Dataset entries
#####

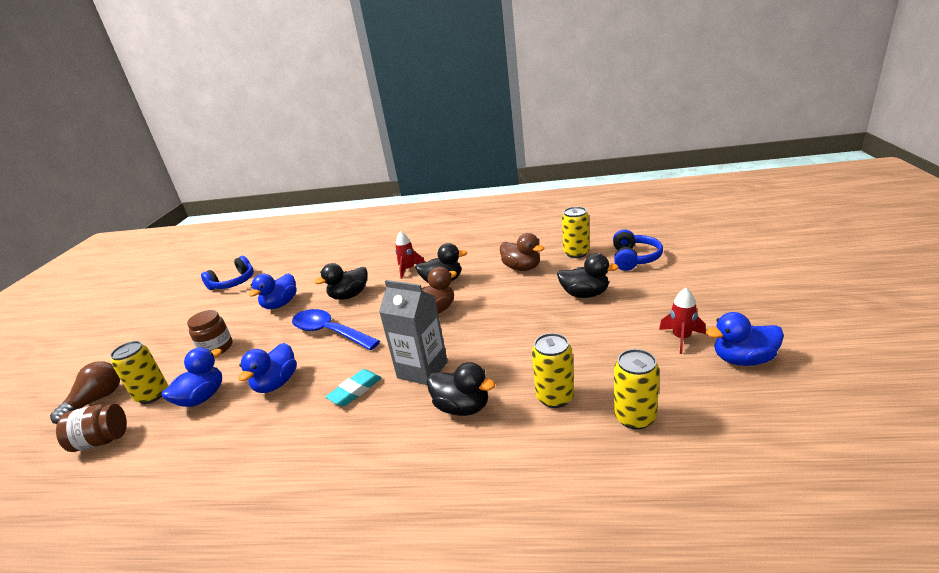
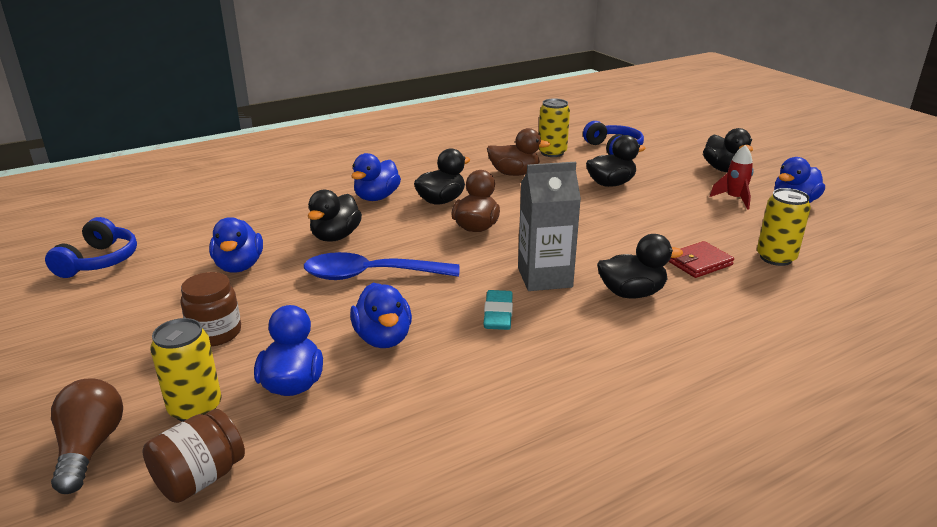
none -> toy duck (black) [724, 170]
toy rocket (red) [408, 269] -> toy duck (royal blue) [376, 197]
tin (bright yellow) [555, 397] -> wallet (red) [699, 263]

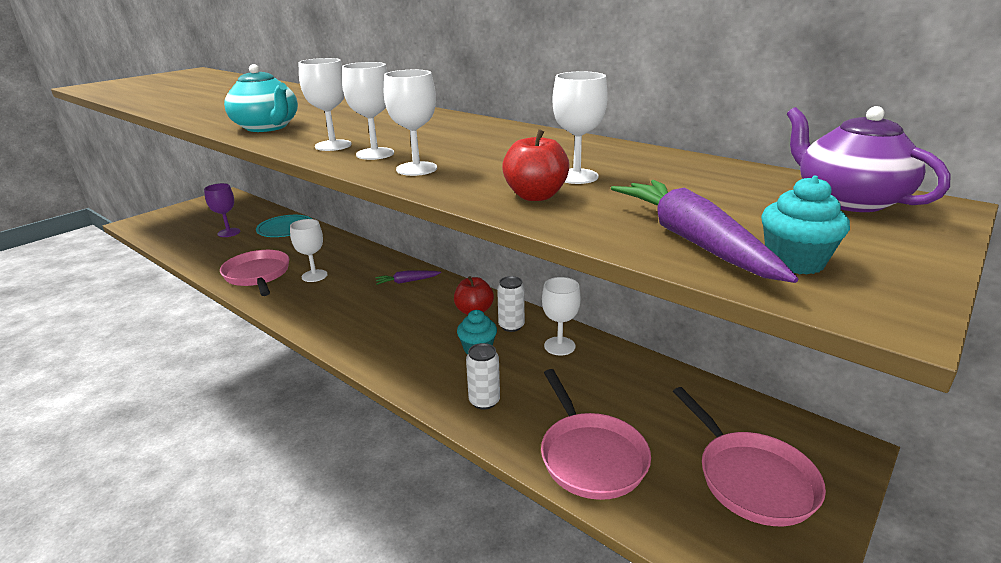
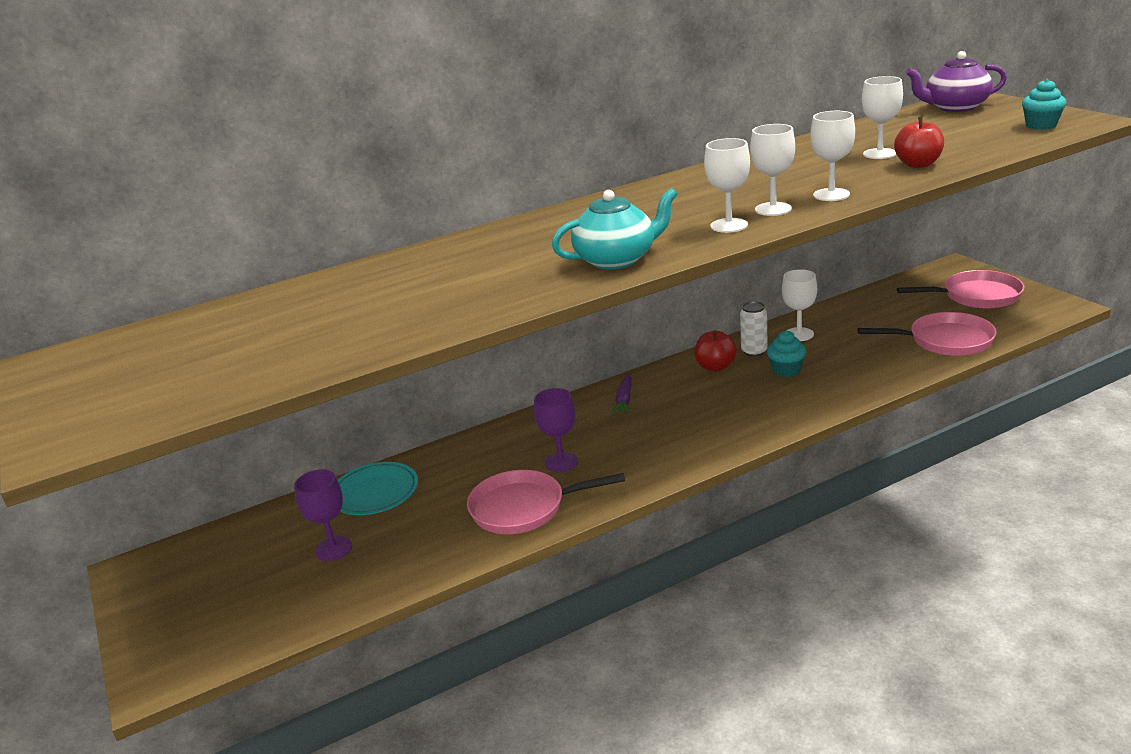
tin (snow-white) [484, 401] -> none
root vegetable (royal purple) [692, 241] -> none
goblet (snow-white) [314, 276] -> goblet (royal purple) [561, 462]

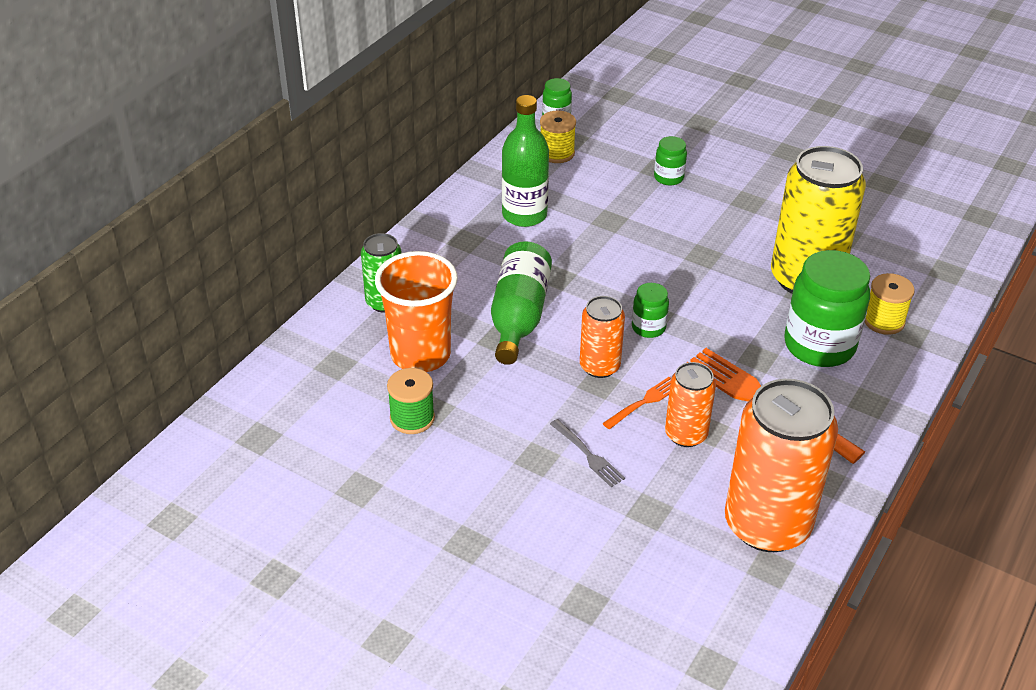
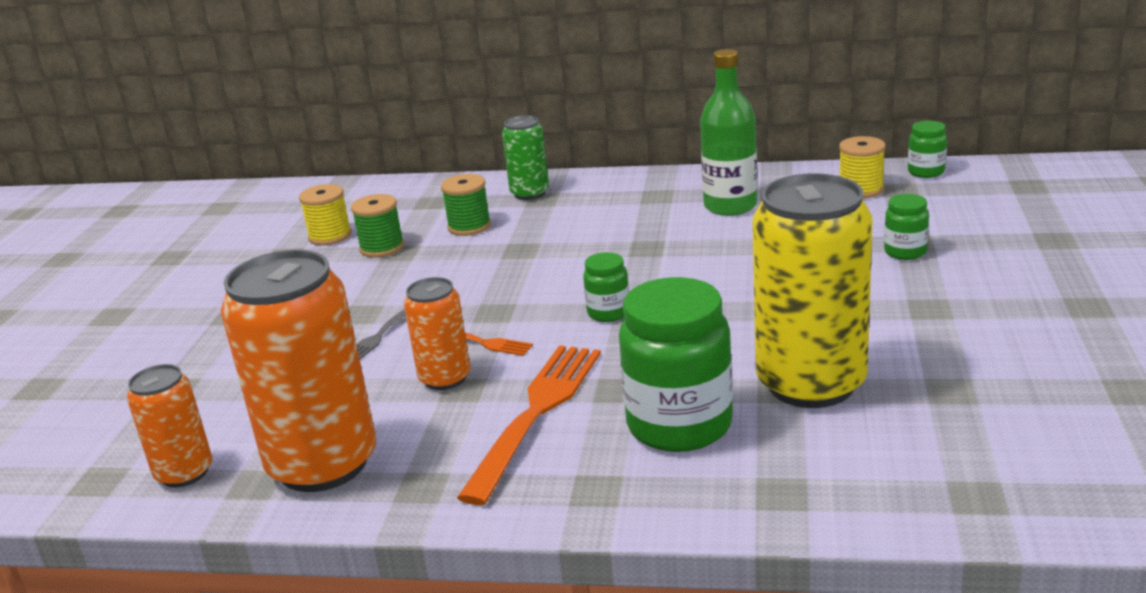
bottle (green) [518, 316] -> none
tin (orange-coloured) [599, 366] -> tin (orange-coloured) [184, 473], move
bobbin (bright yellow) [883, 321] -> bobbin (bright yellow) [330, 236], move
beaker (orange-coloured) [420, 355] -> bobbin (green) [469, 226]

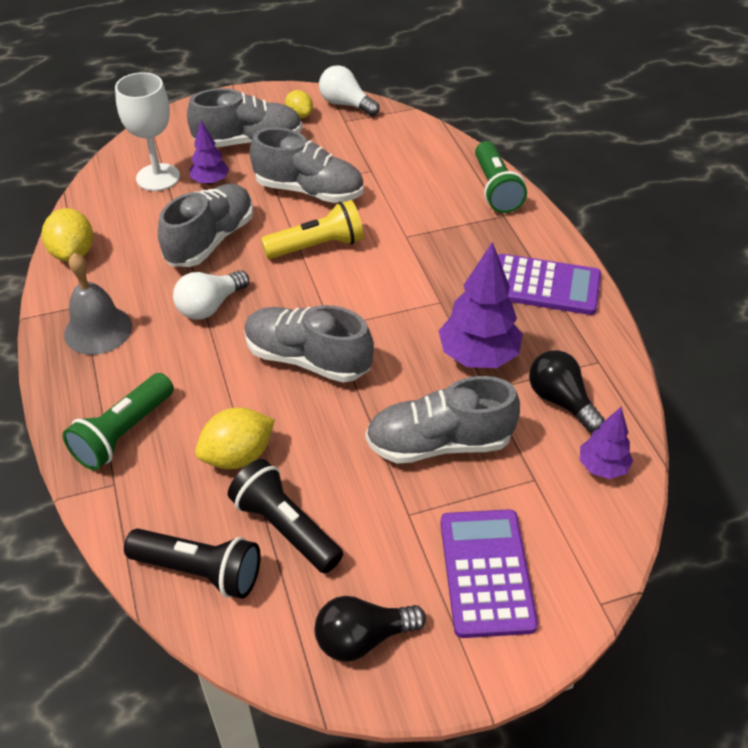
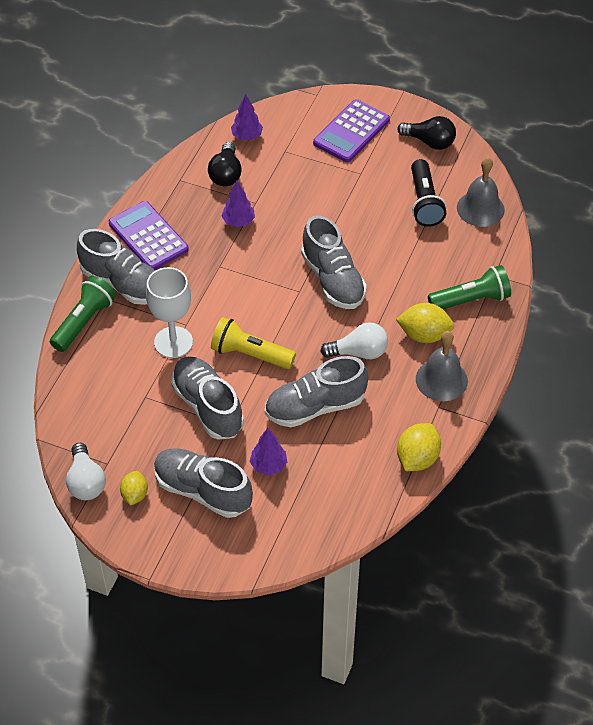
goblet (snow-white) [158, 177] -> goblet (snow-white) [173, 342], move
lemon (bright yellow) [238, 456] -> lemon (bright yellow) [424, 335], move
sneaker (ash-grey) [439, 443] -> sneaker (ash-grey) [123, 284], move
flashlight (black) [200, 571] -> bell (ash-grey) [480, 208]
tree (royal purple) [478, 356] -> tree (royal purple) [238, 221], x0.58

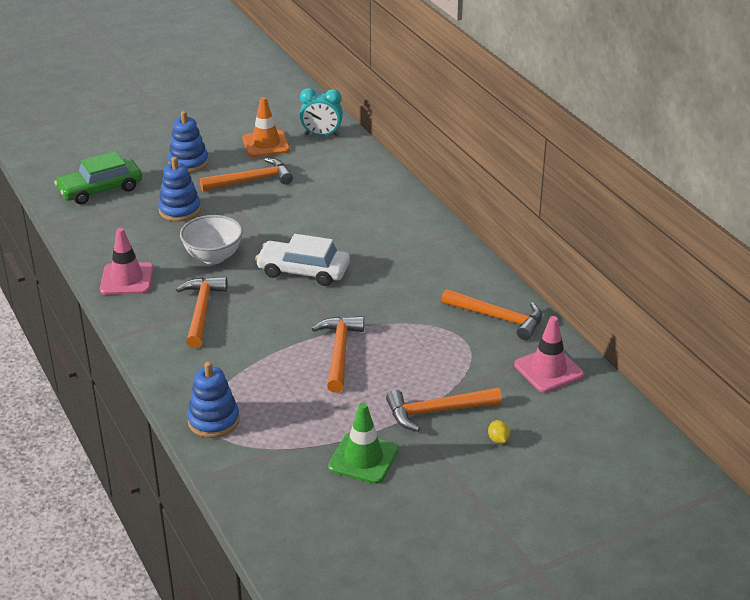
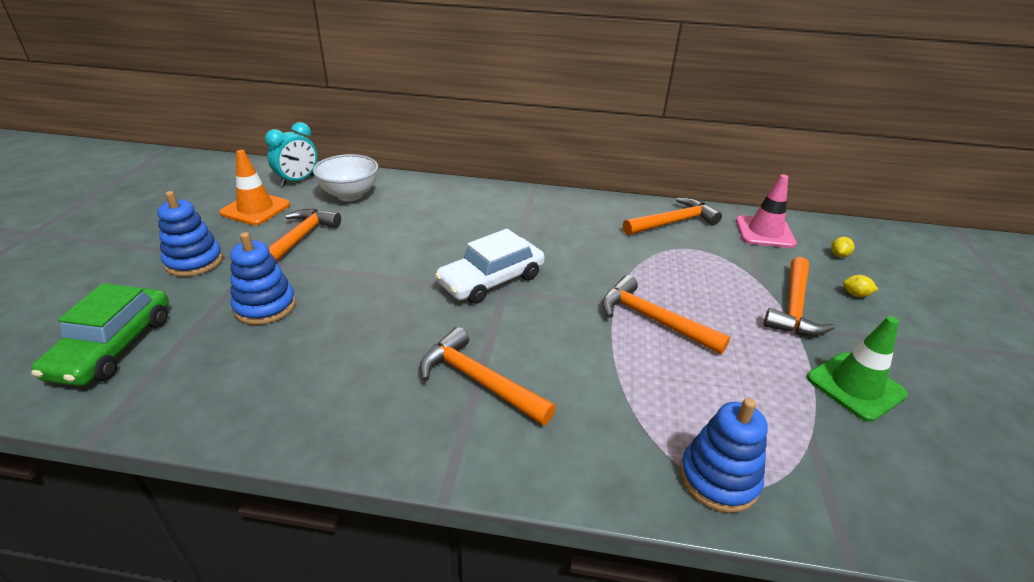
road cone (pink) [127, 279] -> none
none -> lemon (bright yellow) [838, 255]
deep dish (snow-white) [213, 257] -> deep dish (snow-white) [350, 195], move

#####

* [Assigned task]:
Produce a word-for-word copy of the records, omitting all images.

* [Expected answer]:
none -> toy duck (black) [724, 170]
toy rocket (red) [408, 269] -> toy duck (royal blue) [376, 197]
tin (bright yellow) [555, 397] -> wallet (red) [699, 263]

tin (snow-white) [484, 401] -> none
root vegetable (royal purple) [692, 241] -> none
goblet (snow-white) [314, 276] -> goblet (royal purple) [561, 462]

bottle (green) [518, 316] -> none
tin (orange-coloured) [599, 366] -> tin (orange-coloured) [184, 473], move
bobbin (bright yellow) [883, 321] -> bobbin (bright yellow) [330, 236], move
beaker (orange-coloured) [420, 355] -> bobbin (green) [469, 226]

goblet (snow-white) [158, 177] -> goblet (snow-white) [173, 342], move
lemon (bright yellow) [238, 456] -> lemon (bright yellow) [424, 335], move
sneaker (ash-grey) [439, 443] -> sneaker (ash-grey) [123, 284], move
flashlight (black) [200, 571] -> bell (ash-grey) [480, 208]
tree (royal purple) [478, 356] -> tree (royal purple) [238, 221], x0.58

road cone (pink) [127, 279] -> none
none -> lemon (bright yellow) [838, 255]
deep dish (snow-white) [213, 257] -> deep dish (snow-white) [350, 195], move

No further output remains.